EXERCISE >> Copy the lines below word for word, leaving out the pictures.
--- START DATA SHOWN ---
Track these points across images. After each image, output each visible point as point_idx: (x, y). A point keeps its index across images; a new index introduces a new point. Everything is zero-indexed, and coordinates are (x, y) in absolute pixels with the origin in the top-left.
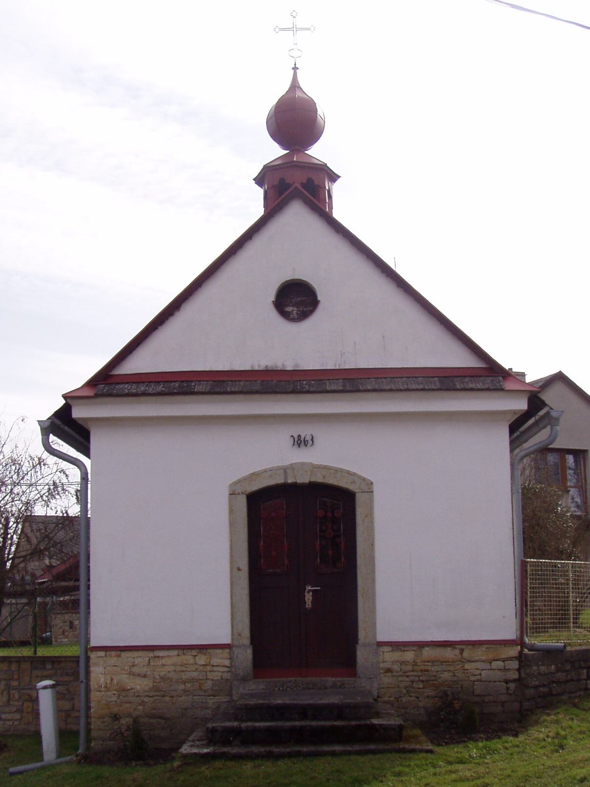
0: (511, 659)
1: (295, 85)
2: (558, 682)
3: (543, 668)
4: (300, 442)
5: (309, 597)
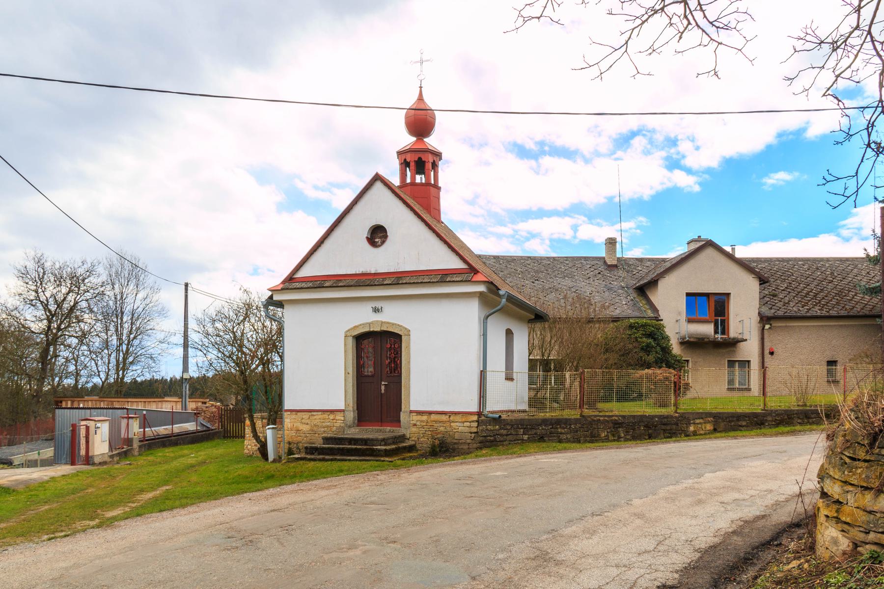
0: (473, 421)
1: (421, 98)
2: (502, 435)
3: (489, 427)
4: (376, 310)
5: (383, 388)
--- END DATA SHOWN ---
RESPONSE BELOW >>
Track these points across images. After each image, output each visible point as point_idx: (x, y). A point keeps its index across images; a new index introduces a new point. Everything is zero-indexed, and coordinates are (x, y) in absolute pixels with the origin in the top-left.
0: (511, 659)
1: (295, 85)
2: (558, 682)
3: (543, 668)
4: (300, 442)
5: (309, 597)
0: (473, 421)
1: (421, 98)
2: (502, 435)
3: (489, 427)
4: (376, 310)
5: (383, 388)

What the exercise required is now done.